REQUIRED WORK |
Print every entry again exactly, with no pictures.

Object change listings |
============

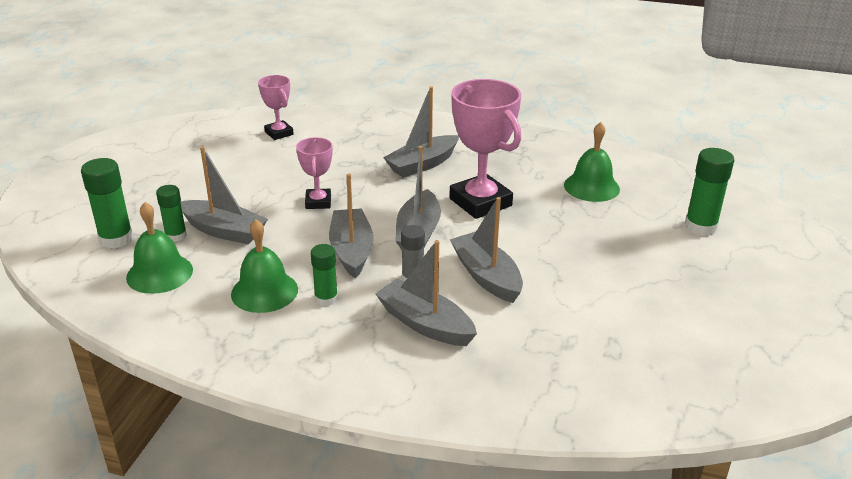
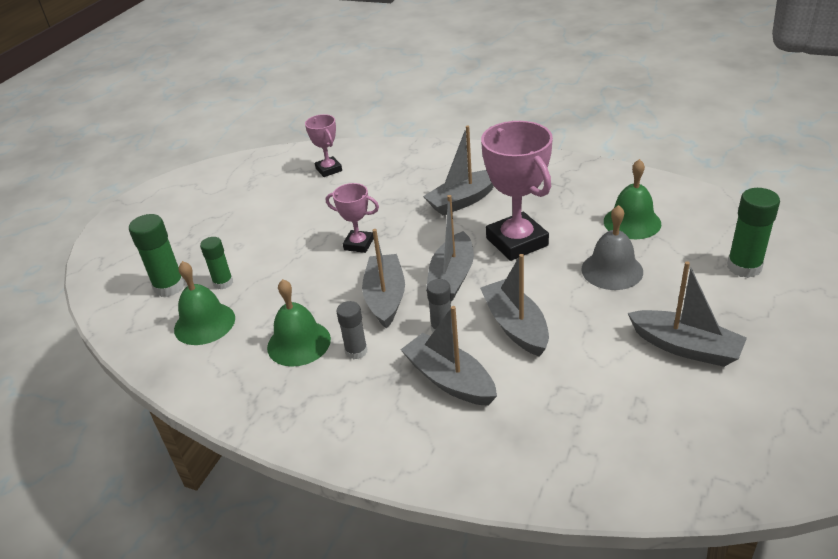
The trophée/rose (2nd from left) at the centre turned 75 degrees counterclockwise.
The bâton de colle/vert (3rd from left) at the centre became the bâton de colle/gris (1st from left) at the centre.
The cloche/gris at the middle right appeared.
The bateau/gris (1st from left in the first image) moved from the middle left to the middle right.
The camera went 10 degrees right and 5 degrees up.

============

RESPONSE BOX |
The trophée/rose (2nd from left) at the centre turned 75 degrees counterclockwise.
The bâton de colle/vert (3rd from left) at the centre became the bâton de colle/gris (1st from left) at the centre.
The cloche/gris at the middle right appeared.
The bateau/gris (1st from left in the first image) moved from the middle left to the middle right.
The camera went 10 degrees right and 5 degrees up.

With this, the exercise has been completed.